TASK PROMPT:
The full set of lines below has to be duplicated exactly, with no picture kept.

--- START ---

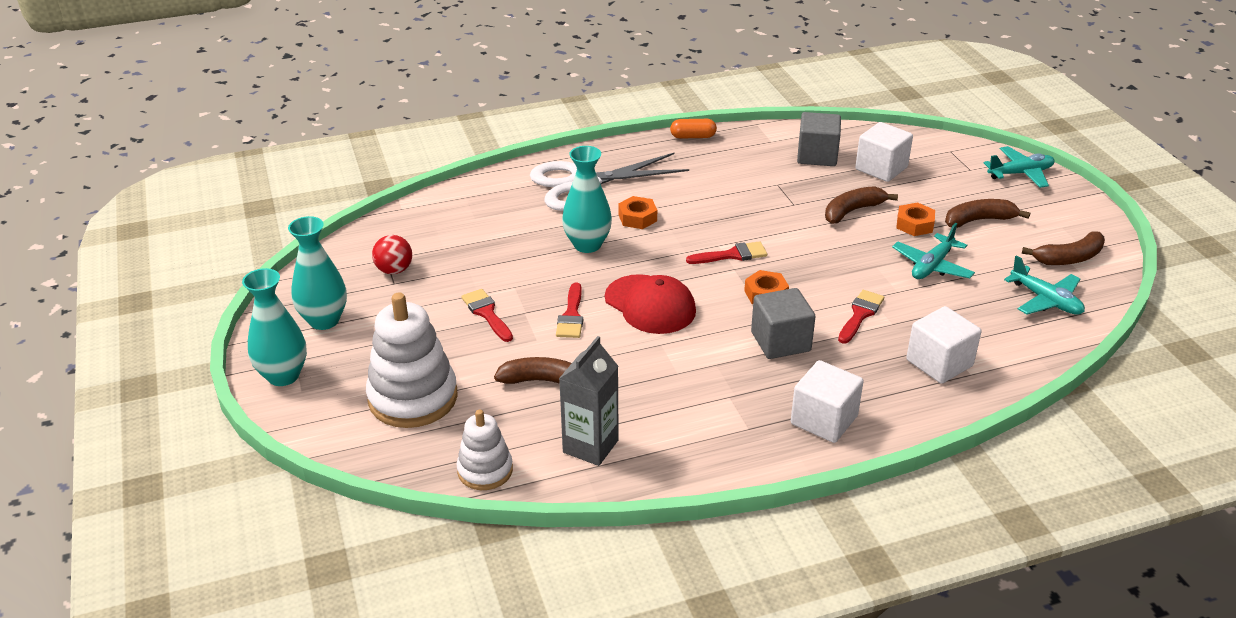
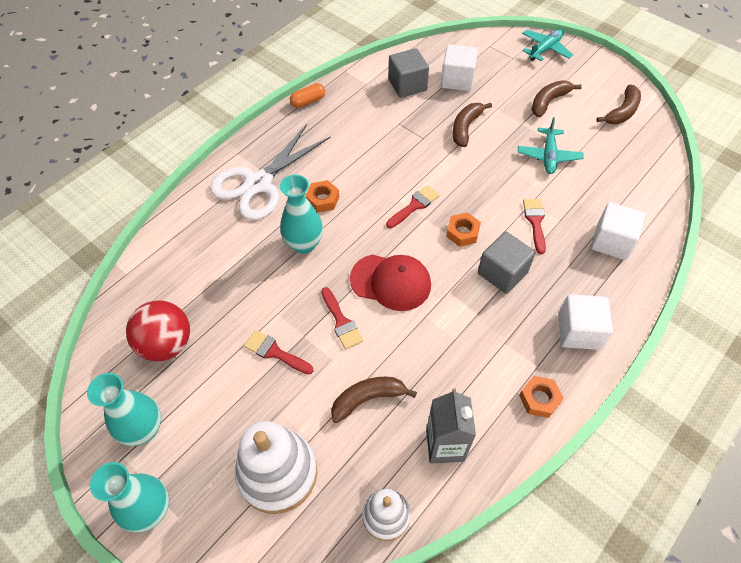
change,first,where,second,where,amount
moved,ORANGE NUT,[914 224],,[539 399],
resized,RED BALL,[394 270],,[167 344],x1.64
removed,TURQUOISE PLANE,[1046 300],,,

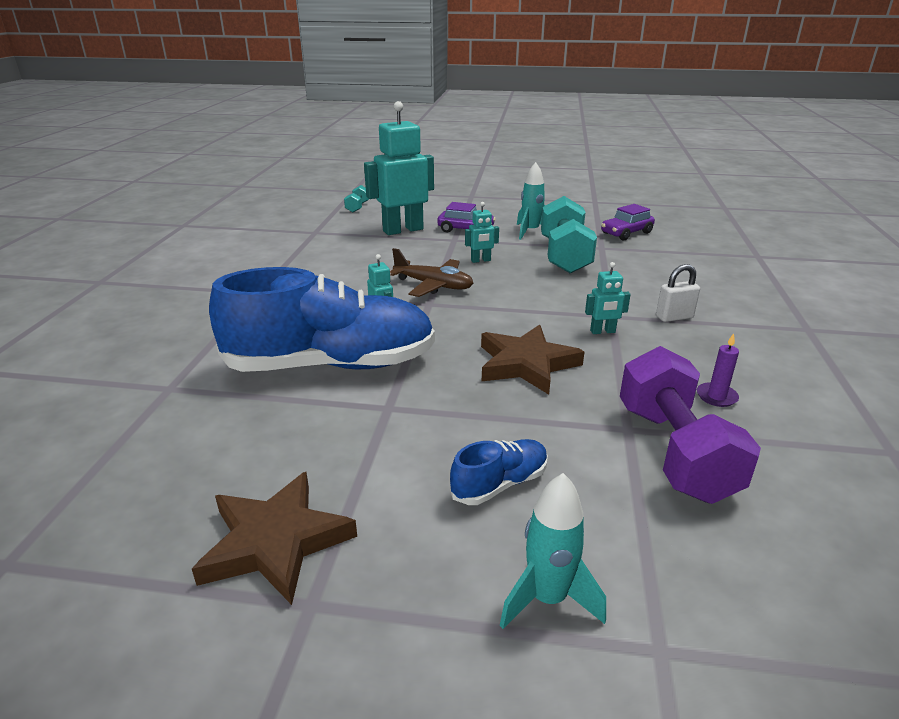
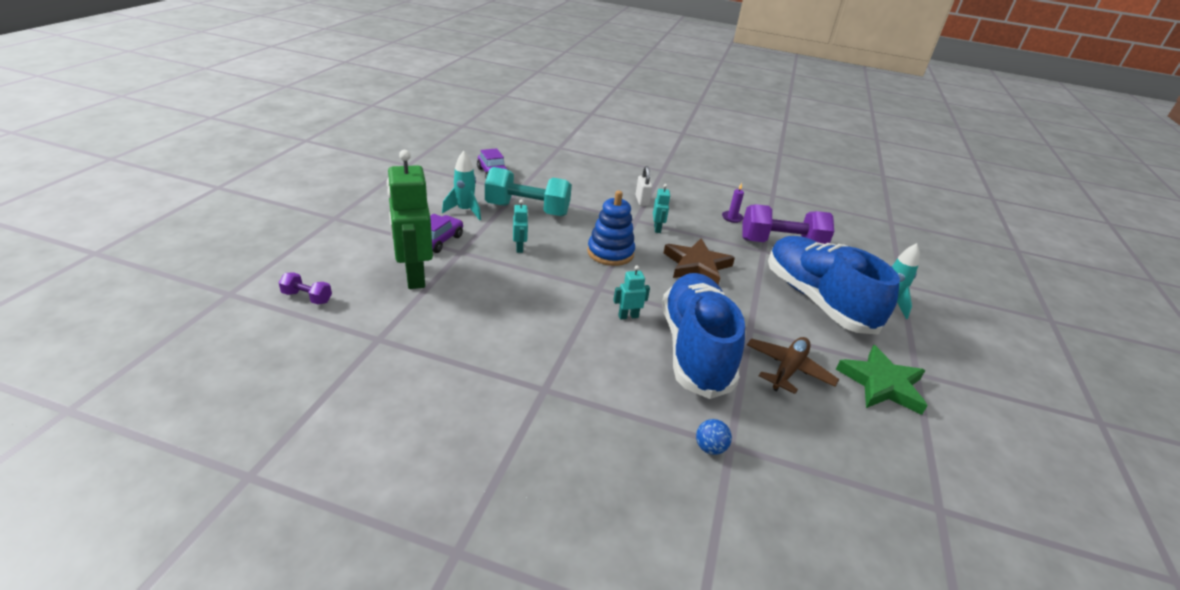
change,first,where,second,where,amount
recoloured,TURQUOISE ROBOT,[403 230],GREEN ROBOT,[414 276],
recoloured,TURQUOISE DUMBBELL,[357 207],PURPLE DUMBBELL,[307 297],
moved,BROWN PLANE,[433 285],,[788 370],
resized,BLUE SHOE,[500 484],,[817 300],x2.37
recoloured,BROWN STAR,[275 541],GREEN STAR,[882 384],
added,,,BLUE STACKING TOY,[610 253],
added,,,BLUE BALL,[710 448],

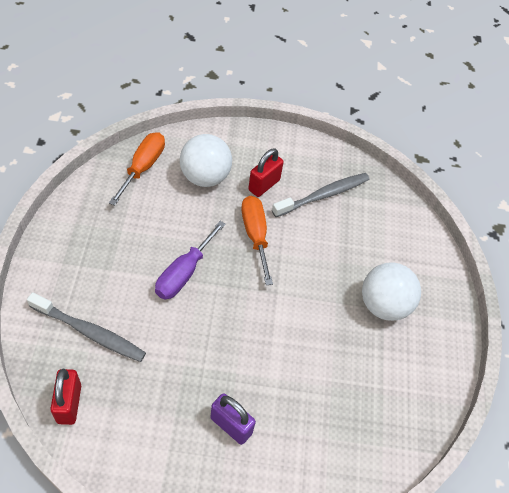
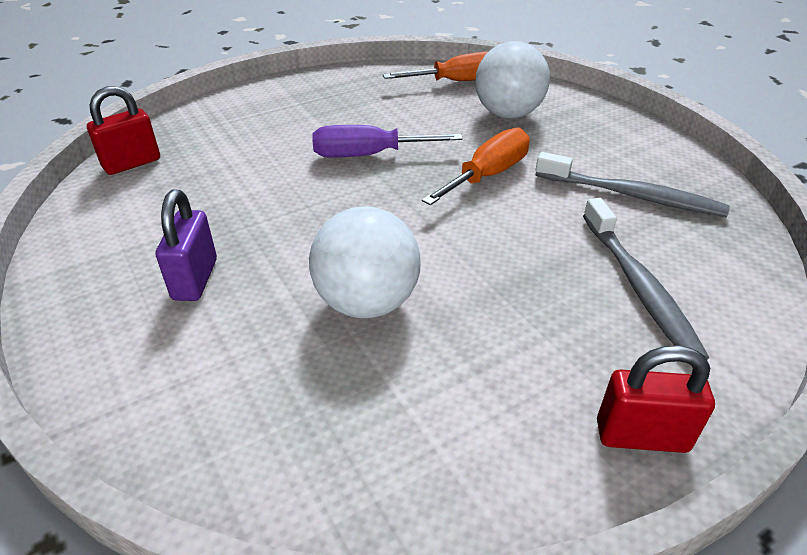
change,first,where,second,where,amount
moved,RED PADLOCK,[264 185],,[641 436],
moved,WHITE BALL,[384 305],,[367 302],
moved,GREY TOOTHBRUSH,[90 332],,[638 286],

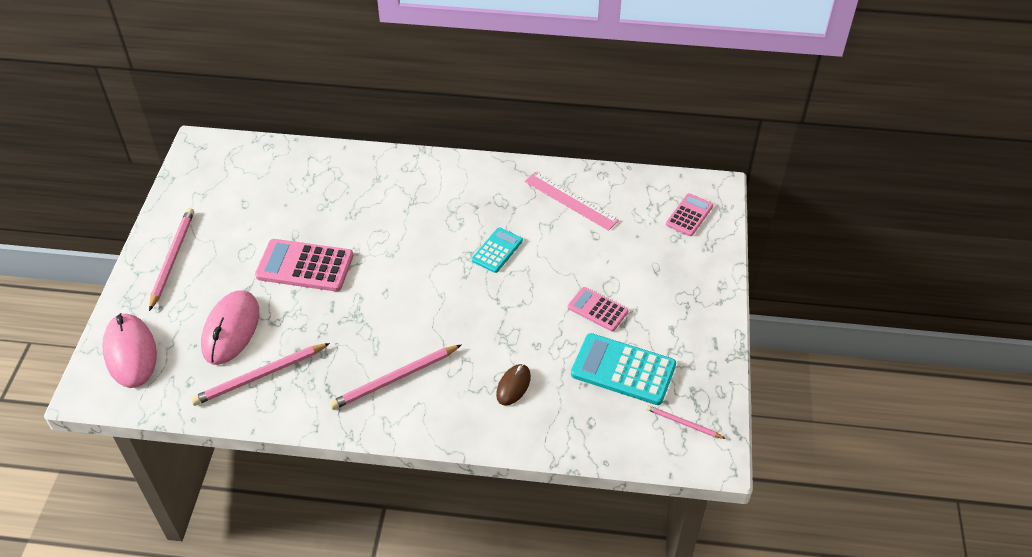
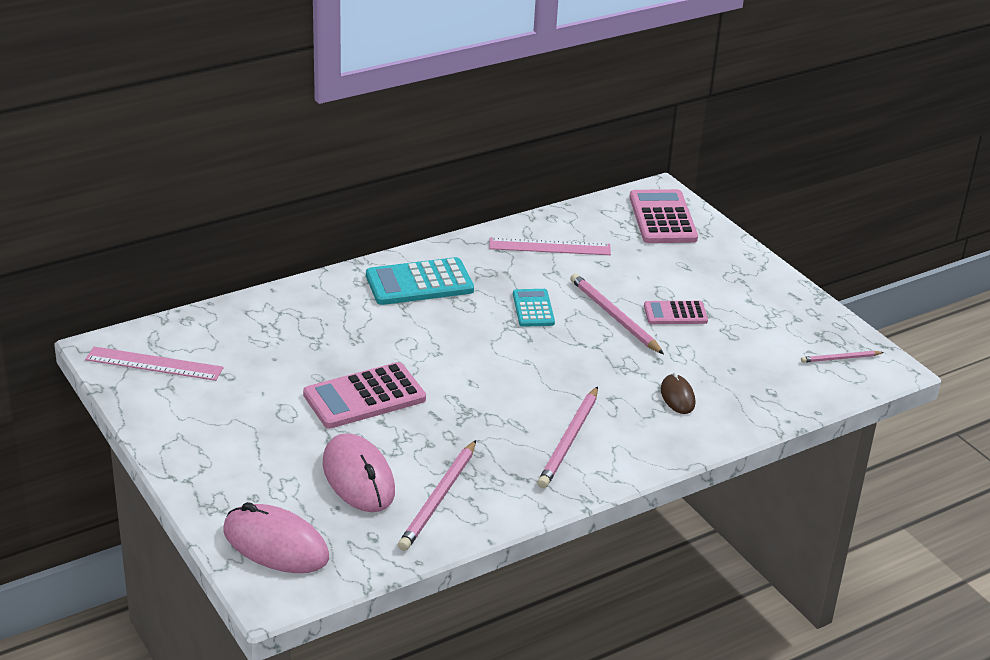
change,first,where,second,where,amount
resized,PINK CALCULATOR,[689 215],,[662 218],x1.68
moved,PINK PENCIL,[172 259],,[614 317],
moved,TURQUOISE CALCULATOR,[623 370],,[419 283],
added,,,PINK RULER,[154 364],

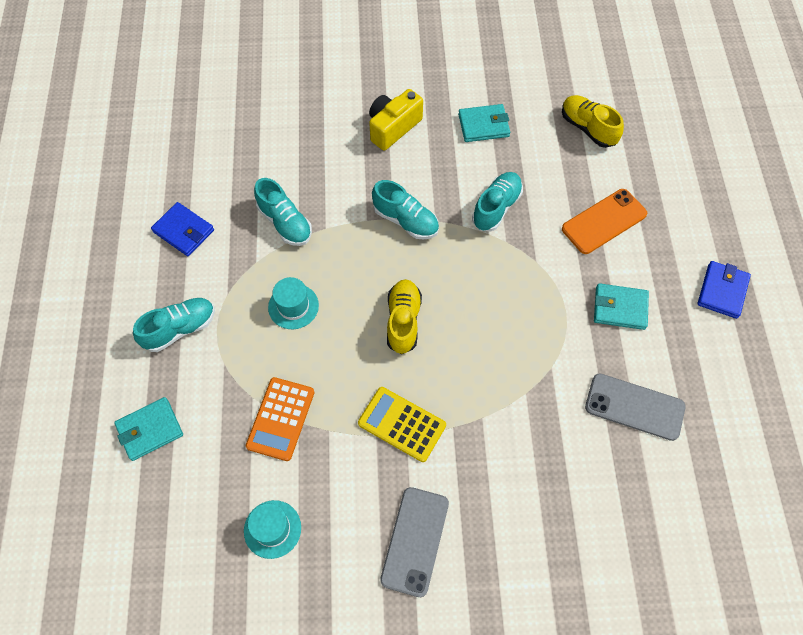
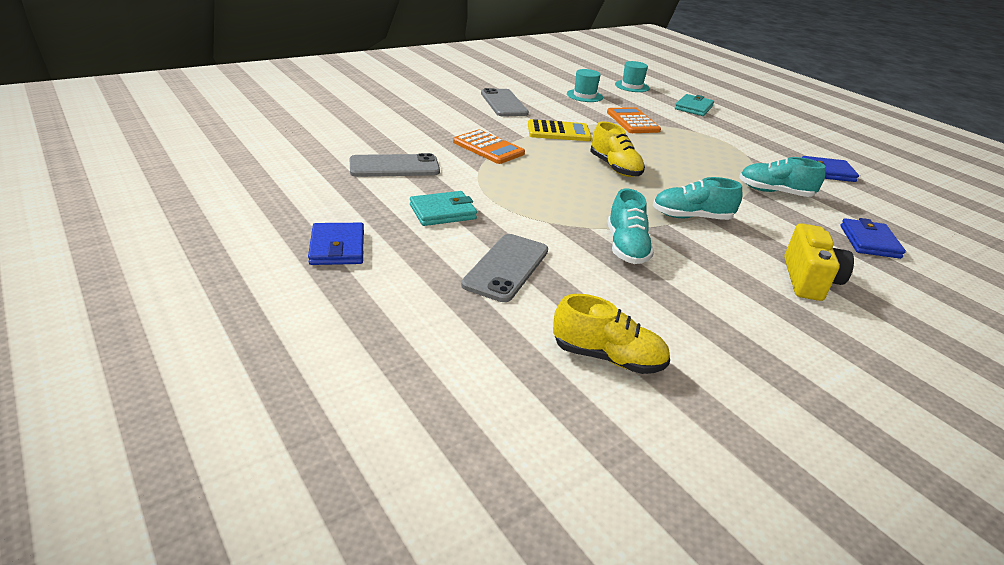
change,first,where,second,where,amount
removed,TURQUOISE WALLET,[483 125],,,
recoloured,ORANGE PHONE,[604 221],GREY PHONE,[506 267],
moved,TURQUOISE HAT,[293 306],,[632 86],
removed,TURQUOISE SHOE,[180 329],,,
added,,,ORANGE CALCULATOR,[488 148],
added,,,BLUE WALLET,[869 242],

--- END ---

RESULT FOR THIS EXERCISE:
change,first,where,second,where,amount
moved,ORANGE NUT,[914 224],,[539 399],
resized,RED BALL,[394 270],,[167 344],x1.64
removed,TURQUOISE PLANE,[1046 300],,,

change,first,where,second,where,amount
recoloured,TURQUOISE ROBOT,[403 230],GREEN ROBOT,[414 276],
recoloured,TURQUOISE DUMBBELL,[357 207],PURPLE DUMBBELL,[307 297],
moved,BROWN PLANE,[433 285],,[788 370],
resized,BLUE SHOE,[500 484],,[817 300],x2.37
recoloured,BROWN STAR,[275 541],GREEN STAR,[882 384],
added,,,BLUE STACKING TOY,[610 253],
added,,,BLUE BALL,[710 448],

change,first,where,second,where,amount
moved,RED PADLOCK,[264 185],,[641 436],
moved,WHITE BALL,[384 305],,[367 302],
moved,GREY TOOTHBRUSH,[90 332],,[638 286],

change,first,where,second,where,amount
resized,PINK CALCULATOR,[689 215],,[662 218],x1.68
moved,PINK PENCIL,[172 259],,[614 317],
moved,TURQUOISE CALCULATOR,[623 370],,[419 283],
added,,,PINK RULER,[154 364],

change,first,where,second,where,amount
removed,TURQUOISE WALLET,[483 125],,,
recoloured,ORANGE PHONE,[604 221],GREY PHONE,[506 267],
moved,TURQUOISE HAT,[293 306],,[632 86],
removed,TURQUOISE SHOE,[180 329],,,
added,,,ORANGE CALCULATOR,[488 148],
added,,,BLUE WALLET,[869 242],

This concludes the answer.